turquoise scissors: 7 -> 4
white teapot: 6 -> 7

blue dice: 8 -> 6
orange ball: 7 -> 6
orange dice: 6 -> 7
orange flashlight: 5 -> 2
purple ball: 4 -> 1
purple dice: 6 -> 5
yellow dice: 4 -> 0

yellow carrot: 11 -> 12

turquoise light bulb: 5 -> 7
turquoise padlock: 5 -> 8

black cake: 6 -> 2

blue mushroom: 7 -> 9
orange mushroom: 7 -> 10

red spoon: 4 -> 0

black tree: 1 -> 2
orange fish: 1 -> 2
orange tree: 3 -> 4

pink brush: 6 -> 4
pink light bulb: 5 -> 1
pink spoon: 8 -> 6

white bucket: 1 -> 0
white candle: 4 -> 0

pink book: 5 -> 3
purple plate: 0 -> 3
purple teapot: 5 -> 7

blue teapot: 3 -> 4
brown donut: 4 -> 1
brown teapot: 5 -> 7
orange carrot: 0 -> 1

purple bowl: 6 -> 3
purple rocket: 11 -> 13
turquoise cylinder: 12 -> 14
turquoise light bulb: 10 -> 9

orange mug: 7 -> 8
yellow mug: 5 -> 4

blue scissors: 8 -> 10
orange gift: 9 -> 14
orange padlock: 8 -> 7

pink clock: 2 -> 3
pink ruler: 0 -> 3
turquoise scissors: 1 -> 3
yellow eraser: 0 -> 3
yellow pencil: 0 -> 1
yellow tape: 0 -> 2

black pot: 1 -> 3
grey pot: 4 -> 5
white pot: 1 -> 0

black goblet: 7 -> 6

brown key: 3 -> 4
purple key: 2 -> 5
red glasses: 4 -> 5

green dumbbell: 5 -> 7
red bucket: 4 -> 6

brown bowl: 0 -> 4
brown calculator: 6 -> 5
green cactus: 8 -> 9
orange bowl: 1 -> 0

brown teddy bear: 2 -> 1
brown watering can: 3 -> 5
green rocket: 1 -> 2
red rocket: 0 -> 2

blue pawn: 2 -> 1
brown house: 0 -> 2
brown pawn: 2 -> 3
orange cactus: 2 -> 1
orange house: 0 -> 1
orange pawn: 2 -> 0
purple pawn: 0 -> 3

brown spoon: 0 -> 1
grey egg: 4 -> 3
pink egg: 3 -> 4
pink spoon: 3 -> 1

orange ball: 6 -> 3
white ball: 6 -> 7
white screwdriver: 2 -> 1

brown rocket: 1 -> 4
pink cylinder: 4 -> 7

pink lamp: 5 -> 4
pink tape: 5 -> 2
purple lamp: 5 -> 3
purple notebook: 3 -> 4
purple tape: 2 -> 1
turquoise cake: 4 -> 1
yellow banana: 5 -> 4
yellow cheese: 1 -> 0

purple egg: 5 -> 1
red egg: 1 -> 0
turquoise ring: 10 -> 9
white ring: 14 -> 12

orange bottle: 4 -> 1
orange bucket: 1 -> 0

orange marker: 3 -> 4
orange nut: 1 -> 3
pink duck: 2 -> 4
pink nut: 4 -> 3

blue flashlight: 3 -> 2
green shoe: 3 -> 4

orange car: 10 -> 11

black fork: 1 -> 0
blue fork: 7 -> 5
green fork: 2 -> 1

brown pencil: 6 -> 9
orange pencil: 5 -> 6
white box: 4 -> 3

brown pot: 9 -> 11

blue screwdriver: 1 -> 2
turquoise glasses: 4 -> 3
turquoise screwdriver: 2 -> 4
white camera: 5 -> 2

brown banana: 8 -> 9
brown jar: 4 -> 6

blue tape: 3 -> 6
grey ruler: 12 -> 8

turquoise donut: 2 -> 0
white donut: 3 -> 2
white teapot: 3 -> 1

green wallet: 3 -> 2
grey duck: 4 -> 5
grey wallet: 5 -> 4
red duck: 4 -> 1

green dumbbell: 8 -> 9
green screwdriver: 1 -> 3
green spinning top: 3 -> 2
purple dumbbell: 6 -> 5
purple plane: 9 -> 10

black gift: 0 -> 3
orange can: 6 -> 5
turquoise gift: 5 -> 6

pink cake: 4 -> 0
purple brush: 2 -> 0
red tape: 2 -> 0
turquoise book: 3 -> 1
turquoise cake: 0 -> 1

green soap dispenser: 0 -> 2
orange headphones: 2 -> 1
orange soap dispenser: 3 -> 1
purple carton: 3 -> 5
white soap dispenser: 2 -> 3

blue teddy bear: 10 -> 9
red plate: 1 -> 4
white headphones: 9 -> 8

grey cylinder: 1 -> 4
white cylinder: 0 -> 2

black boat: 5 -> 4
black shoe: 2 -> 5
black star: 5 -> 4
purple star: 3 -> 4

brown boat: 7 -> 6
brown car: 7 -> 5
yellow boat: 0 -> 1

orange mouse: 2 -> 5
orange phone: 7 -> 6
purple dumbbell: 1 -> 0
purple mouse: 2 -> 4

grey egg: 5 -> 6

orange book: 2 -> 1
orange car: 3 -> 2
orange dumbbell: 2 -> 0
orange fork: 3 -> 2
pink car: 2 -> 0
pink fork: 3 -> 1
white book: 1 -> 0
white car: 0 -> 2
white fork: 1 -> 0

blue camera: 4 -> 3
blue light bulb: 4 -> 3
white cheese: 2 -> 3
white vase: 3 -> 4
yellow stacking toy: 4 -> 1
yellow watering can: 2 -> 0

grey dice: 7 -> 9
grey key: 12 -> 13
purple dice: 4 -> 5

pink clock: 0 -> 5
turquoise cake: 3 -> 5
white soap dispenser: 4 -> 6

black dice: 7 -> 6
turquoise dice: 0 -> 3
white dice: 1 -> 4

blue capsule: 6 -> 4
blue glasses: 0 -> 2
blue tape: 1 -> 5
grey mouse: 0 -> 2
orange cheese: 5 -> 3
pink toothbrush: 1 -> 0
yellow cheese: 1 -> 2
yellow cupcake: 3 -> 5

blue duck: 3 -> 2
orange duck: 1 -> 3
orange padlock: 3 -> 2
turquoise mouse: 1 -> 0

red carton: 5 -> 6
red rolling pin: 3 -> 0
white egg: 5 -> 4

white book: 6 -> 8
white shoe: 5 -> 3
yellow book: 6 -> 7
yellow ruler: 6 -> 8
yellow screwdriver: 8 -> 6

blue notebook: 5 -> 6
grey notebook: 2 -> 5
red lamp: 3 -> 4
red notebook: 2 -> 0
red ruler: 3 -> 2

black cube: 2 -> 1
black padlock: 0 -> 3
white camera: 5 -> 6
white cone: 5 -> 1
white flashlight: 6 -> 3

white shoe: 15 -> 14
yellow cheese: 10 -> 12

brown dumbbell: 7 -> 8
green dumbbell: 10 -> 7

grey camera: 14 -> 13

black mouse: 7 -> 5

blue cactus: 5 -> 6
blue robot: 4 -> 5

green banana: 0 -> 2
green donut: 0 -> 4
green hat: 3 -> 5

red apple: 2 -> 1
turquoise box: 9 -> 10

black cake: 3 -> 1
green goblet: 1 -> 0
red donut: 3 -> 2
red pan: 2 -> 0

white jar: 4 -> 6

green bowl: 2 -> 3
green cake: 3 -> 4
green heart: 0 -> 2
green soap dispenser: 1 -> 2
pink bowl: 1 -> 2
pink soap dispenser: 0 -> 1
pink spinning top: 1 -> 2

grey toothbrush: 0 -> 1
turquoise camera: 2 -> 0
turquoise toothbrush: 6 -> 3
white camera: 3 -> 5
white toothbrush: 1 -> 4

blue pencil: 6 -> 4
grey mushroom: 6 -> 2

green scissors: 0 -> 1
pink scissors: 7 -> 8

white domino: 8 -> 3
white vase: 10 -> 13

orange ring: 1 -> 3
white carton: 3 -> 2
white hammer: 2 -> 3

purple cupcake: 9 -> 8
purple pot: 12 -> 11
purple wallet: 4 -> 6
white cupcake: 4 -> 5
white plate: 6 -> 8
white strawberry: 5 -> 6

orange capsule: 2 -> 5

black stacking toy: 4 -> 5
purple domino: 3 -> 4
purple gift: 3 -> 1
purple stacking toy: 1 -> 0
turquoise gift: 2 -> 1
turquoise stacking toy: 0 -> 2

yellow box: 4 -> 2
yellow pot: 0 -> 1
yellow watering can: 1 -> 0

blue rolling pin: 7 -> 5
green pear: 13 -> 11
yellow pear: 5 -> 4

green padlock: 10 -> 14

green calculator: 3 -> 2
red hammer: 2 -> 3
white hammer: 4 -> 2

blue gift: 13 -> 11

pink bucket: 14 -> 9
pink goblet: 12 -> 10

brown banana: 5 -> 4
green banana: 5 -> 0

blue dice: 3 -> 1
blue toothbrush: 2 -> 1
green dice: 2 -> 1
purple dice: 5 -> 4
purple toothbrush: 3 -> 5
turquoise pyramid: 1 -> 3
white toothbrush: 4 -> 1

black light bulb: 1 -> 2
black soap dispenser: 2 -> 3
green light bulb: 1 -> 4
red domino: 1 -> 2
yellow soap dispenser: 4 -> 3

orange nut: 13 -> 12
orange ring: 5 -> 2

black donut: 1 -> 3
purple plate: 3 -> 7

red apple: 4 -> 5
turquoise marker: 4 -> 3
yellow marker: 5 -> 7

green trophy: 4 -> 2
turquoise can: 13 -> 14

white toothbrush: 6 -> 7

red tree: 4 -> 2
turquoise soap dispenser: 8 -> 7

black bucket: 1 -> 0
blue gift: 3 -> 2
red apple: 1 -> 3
§ §
From the records above, return each line that has the string "mushroom".

blue mushroom: 7 -> 9
orange mushroom: 7 -> 10
grey mushroom: 6 -> 2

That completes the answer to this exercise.